Records supplied START

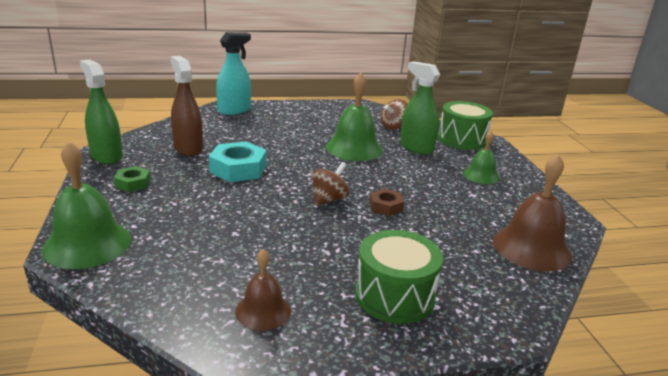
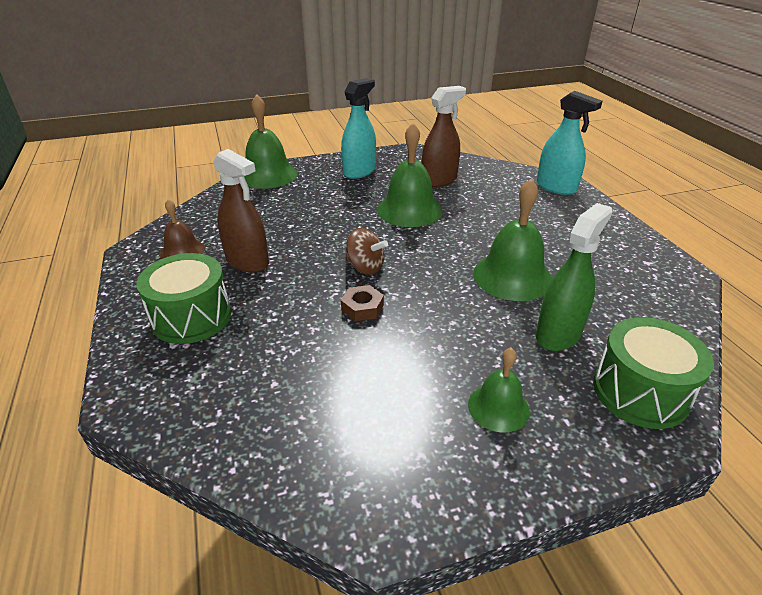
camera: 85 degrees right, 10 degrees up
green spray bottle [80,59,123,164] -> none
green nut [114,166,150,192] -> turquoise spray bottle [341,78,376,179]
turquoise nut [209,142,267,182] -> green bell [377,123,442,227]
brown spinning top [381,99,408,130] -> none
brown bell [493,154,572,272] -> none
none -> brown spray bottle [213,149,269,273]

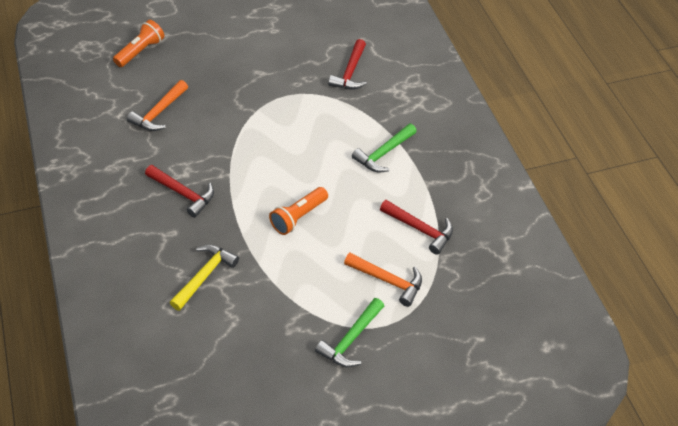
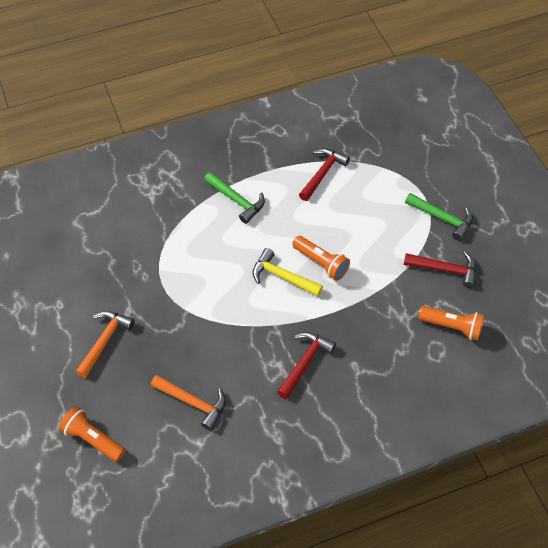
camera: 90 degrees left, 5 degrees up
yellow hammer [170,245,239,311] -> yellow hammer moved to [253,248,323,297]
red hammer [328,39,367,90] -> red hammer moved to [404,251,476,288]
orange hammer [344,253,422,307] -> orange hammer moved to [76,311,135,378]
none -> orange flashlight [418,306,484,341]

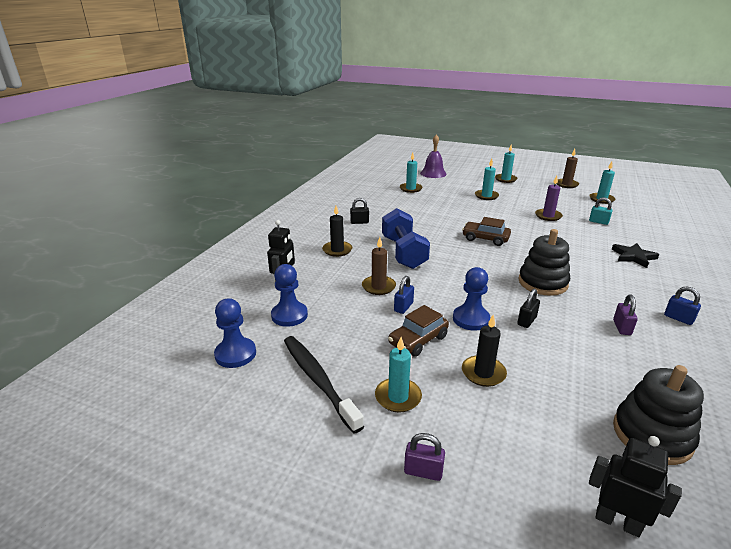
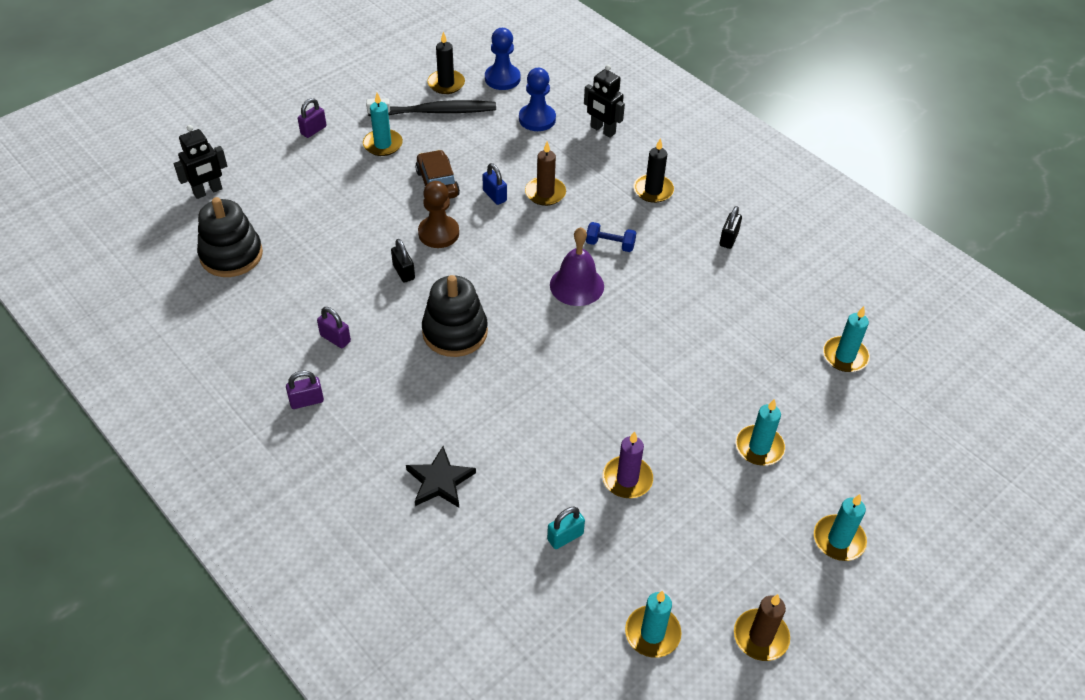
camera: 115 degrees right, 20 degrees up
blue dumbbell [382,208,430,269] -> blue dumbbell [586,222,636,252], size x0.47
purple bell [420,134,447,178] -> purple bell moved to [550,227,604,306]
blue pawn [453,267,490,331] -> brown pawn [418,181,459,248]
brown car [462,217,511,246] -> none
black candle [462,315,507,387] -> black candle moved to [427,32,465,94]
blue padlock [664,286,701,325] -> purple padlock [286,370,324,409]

Records supplied END

• [Brief]:
Report how many lines above hold the string "degrees", giving nothing but the number.

• [Task response]:
3